• DIRECTIONS
Your answer must be the full listing, word for word, with no images in it.

• EXERCISE INPUT
========================

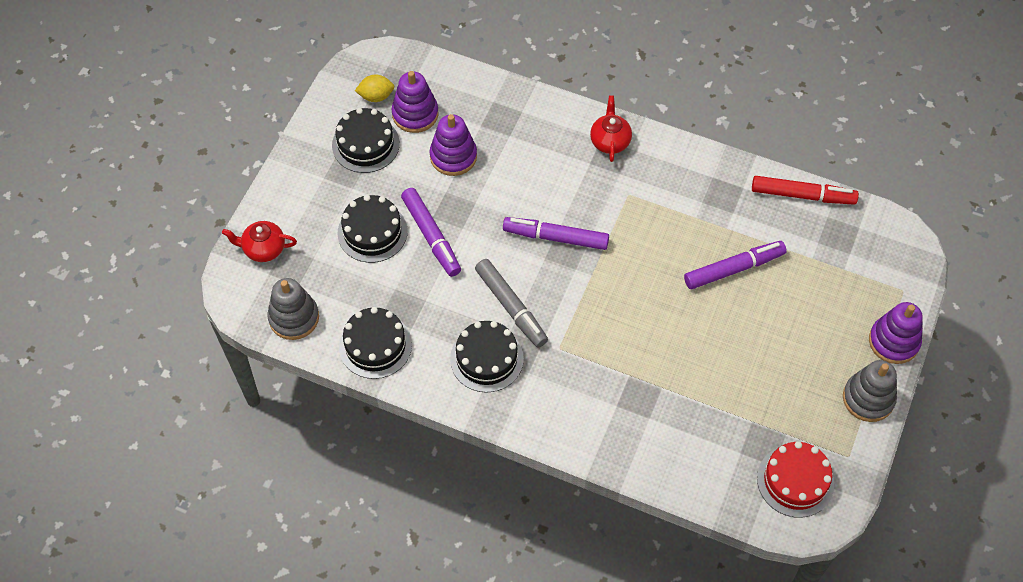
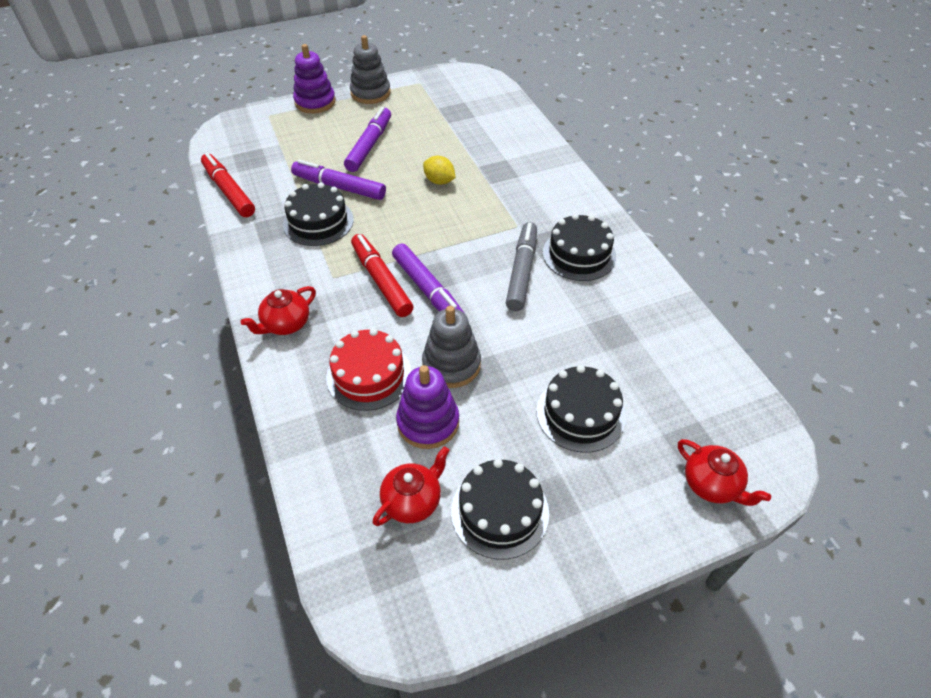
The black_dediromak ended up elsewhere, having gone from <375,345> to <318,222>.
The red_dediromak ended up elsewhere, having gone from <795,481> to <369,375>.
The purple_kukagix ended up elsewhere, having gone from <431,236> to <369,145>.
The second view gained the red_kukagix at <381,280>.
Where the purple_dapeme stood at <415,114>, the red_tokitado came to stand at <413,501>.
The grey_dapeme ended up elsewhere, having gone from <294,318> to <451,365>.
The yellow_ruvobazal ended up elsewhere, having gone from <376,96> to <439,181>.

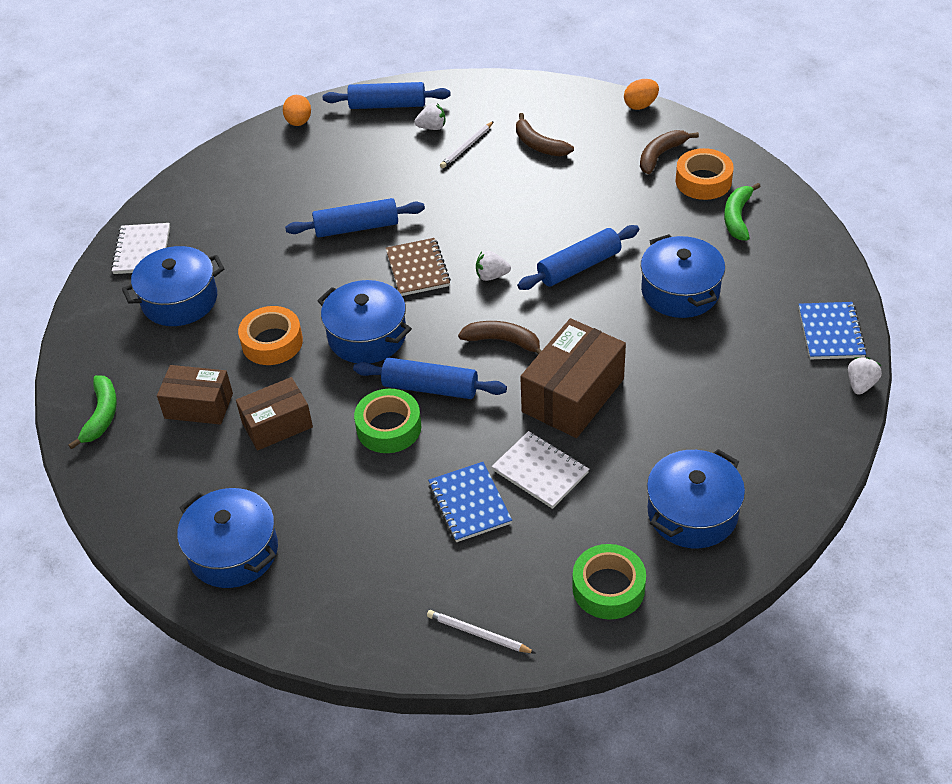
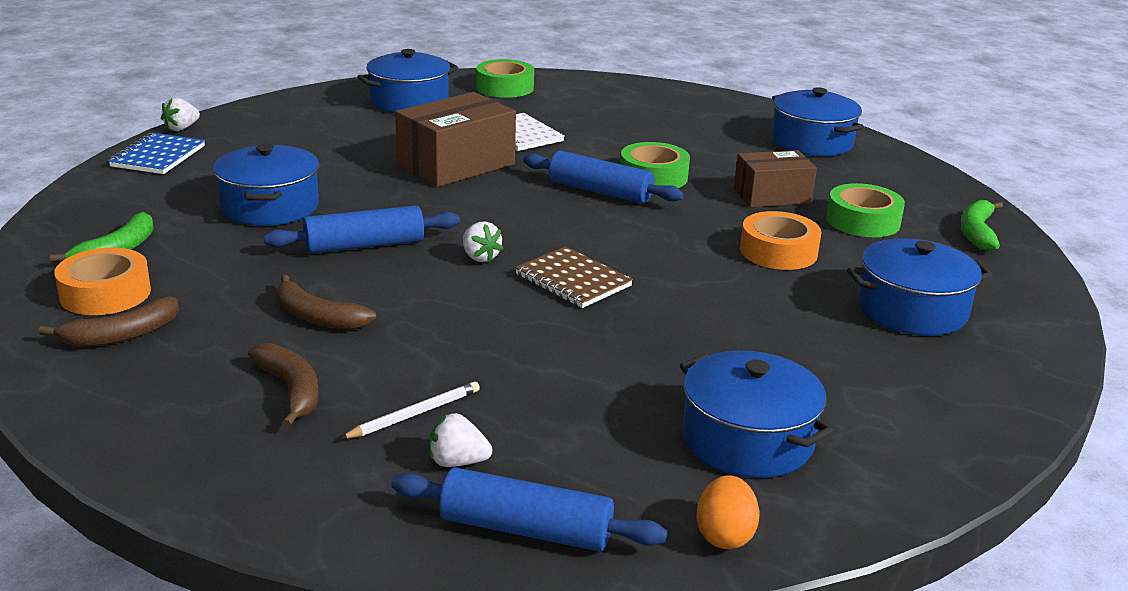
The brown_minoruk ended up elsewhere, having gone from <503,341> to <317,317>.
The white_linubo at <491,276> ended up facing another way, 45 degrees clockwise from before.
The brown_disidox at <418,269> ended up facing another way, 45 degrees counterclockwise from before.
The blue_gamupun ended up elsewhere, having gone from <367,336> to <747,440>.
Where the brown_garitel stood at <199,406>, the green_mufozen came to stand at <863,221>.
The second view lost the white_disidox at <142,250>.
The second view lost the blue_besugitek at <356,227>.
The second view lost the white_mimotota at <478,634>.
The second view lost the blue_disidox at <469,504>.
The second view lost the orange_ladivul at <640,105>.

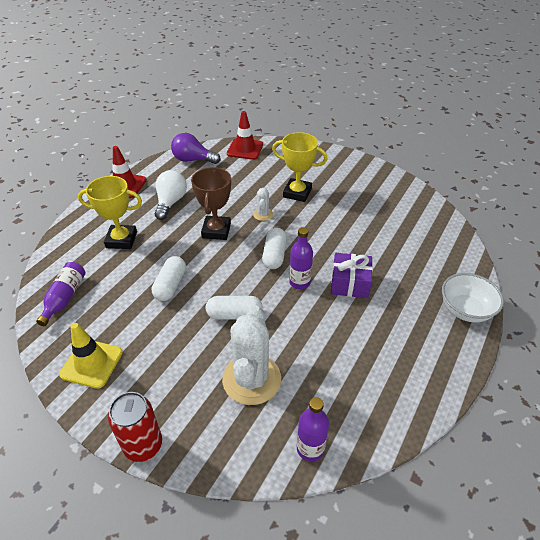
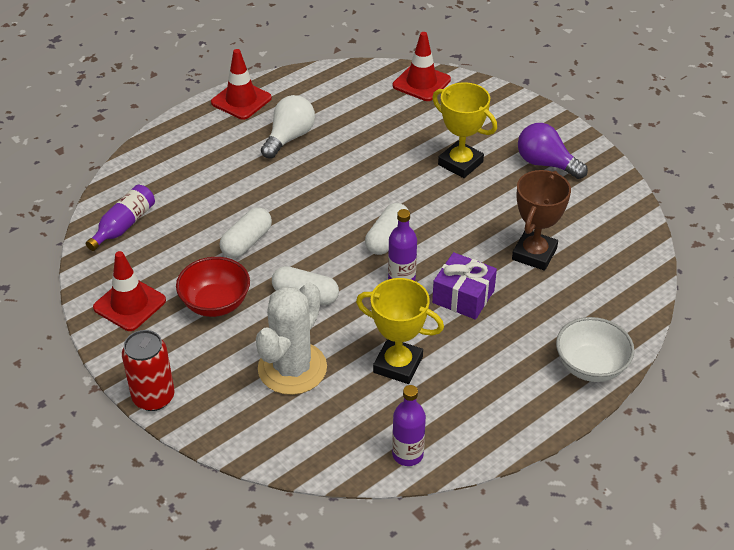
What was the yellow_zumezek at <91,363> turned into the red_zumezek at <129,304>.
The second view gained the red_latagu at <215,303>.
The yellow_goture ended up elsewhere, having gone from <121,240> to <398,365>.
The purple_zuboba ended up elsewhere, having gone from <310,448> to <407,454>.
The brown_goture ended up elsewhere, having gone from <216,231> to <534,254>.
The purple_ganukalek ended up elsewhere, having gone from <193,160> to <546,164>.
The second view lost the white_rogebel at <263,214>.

========================

• YOUR RESPONSE
The black_dediromak ended up elsewhere, having gone from <375,345> to <318,222>.
The red_dediromak ended up elsewhere, having gone from <795,481> to <369,375>.
The purple_kukagix ended up elsewhere, having gone from <431,236> to <369,145>.
The second view gained the red_kukagix at <381,280>.
Where the purple_dapeme stood at <415,114>, the red_tokitado came to stand at <413,501>.
The grey_dapeme ended up elsewhere, having gone from <294,318> to <451,365>.
The yellow_ruvobazal ended up elsewhere, having gone from <376,96> to <439,181>.

The brown_minoruk ended up elsewhere, having gone from <503,341> to <317,317>.
The white_linubo at <491,276> ended up facing another way, 45 degrees clockwise from before.
The brown_disidox at <418,269> ended up facing another way, 45 degrees counterclockwise from before.
The blue_gamupun ended up elsewhere, having gone from <367,336> to <747,440>.
Where the brown_garitel stood at <199,406>, the green_mufozen came to stand at <863,221>.
The second view lost the white_disidox at <142,250>.
The second view lost the blue_besugitek at <356,227>.
The second view lost the white_mimotota at <478,634>.
The second view lost the blue_disidox at <469,504>.
The second view lost the orange_ladivul at <640,105>.

What was the yellow_zumezek at <91,363> turned into the red_zumezek at <129,304>.
The second view gained the red_latagu at <215,303>.
The yellow_goture ended up elsewhere, having gone from <121,240> to <398,365>.
The purple_zuboba ended up elsewhere, having gone from <310,448> to <407,454>.
The brown_goture ended up elsewhere, having gone from <216,231> to <534,254>.
The purple_ganukalek ended up elsewhere, having gone from <193,160> to <546,164>.
The second view lost the white_rogebel at <263,214>.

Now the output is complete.